- DATASET -
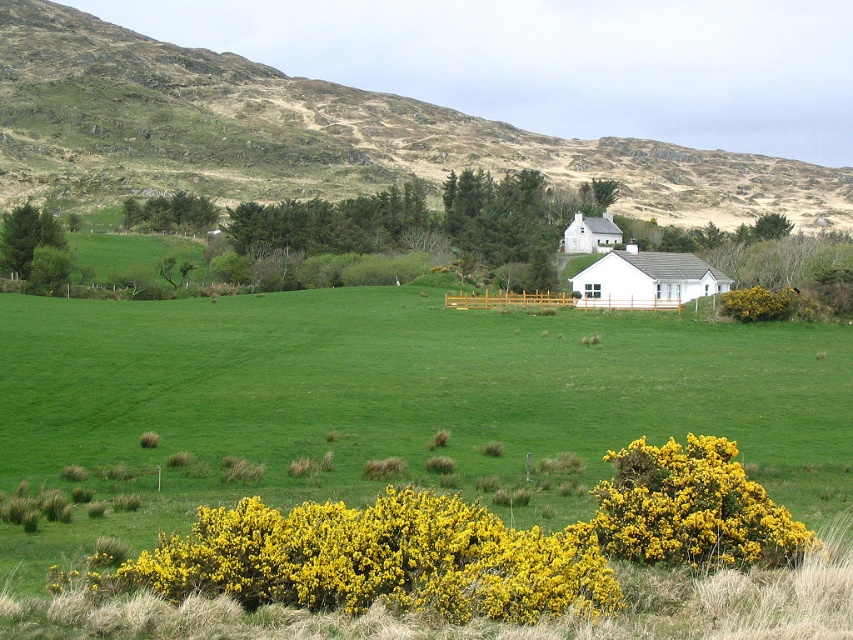
You are a hiker who wants to take a photo of both the green grassy hillside at upper center and the yellow fluffy bush at lower right in the same frame. Based on the scene description, do you think you can capture both in a single photo without moving your position? Explain your reasoning.

The green grassy hillside at upper center and the yellow fluffy bush at lower right are 267.06 meters apart. Since the distance between them is quite large, it might be challenging to capture both in a single photo without moving your position unless you have a wide angle lens or a zoom lens that can adjust the field of view to include both objects simultaneously.

You are planning to build a garden shed on the green grassy hillside at upper center or the white smooth house at center. Which location has more space for the shed?

The green grassy hillside at upper center has a larger size compared to the white smooth house at center, so it has more space for the garden shed.

Based on the photo, you are standing at the point labeled as point (317,134) in the image. Looking around, you see the small white house and the wooden fence. What is the immediate terrain you are standing on?

The point (317,134) corresponds to the green grassy hillside at upper center, so you are standing on green grassy hillside at upper center.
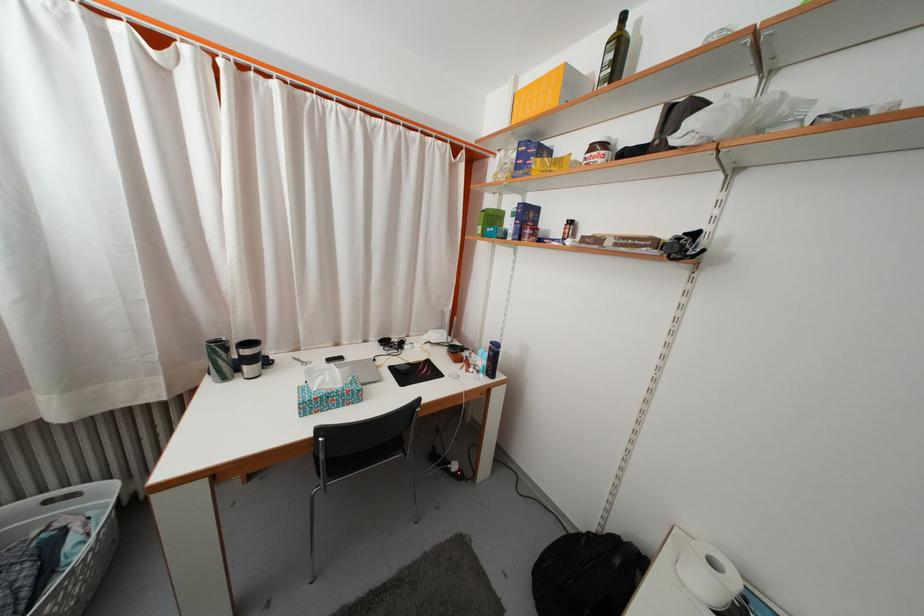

- GOAL -
Copy every row above word for word, leaving out the pictures.

- COMPLETED EXERCISE -
You are a hiker who wants to take a photo of both the green grassy hillside at upper center and the yellow fluffy bush at lower right in the same frame. Based on the scene description, do you think you can capture both in a single photo without moving your position? Explain your reasoning.

The green grassy hillside at upper center and the yellow fluffy bush at lower right are 267.06 meters apart. Since the distance between them is quite large, it might be challenging to capture both in a single photo without moving your position unless you have a wide angle lens or a zoom lens that can adjust the field of view to include both objects simultaneously.

You are planning to build a garden shed on the green grassy hillside at upper center or the white smooth house at center. Which location has more space for the shed?

The green grassy hillside at upper center has a larger size compared to the white smooth house at center, so it has more space for the garden shed.

Based on the photo, you are standing at the point labeled as point (317,134) in the image. Looking around, you see the small white house and the wooden fence. What is the immediate terrain you are standing on?

The point (317,134) corresponds to the green grassy hillside at upper center, so you are standing on green grassy hillside at upper center.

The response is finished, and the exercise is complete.